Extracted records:
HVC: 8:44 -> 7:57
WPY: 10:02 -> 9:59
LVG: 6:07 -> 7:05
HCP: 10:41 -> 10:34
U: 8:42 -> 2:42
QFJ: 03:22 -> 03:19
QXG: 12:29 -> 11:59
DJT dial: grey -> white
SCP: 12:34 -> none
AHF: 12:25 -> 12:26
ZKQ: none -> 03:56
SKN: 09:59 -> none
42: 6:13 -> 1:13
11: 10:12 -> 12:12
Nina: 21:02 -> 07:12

---

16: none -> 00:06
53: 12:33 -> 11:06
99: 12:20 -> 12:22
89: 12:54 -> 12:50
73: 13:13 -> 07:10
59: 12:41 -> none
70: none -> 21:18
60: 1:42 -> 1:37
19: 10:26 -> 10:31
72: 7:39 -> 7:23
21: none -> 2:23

THE TASK - Copy the entries above word for word, starting at the line containing "HVC: 8:44 -> 7:57" and ending after the line containing "Nina: 21:02 -> 07:12".

REPLY -
HVC: 8:44 -> 7:57
WPY: 10:02 -> 9:59
LVG: 6:07 -> 7:05
HCP: 10:41 -> 10:34
U: 8:42 -> 2:42
QFJ: 03:22 -> 03:19
QXG: 12:29 -> 11:59
DJT dial: grey -> white
SCP: 12:34 -> none
AHF: 12:25 -> 12:26
ZKQ: none -> 03:56
SKN: 09:59 -> none
42: 6:13 -> 1:13
11: 10:12 -> 12:12
Nina: 21:02 -> 07:12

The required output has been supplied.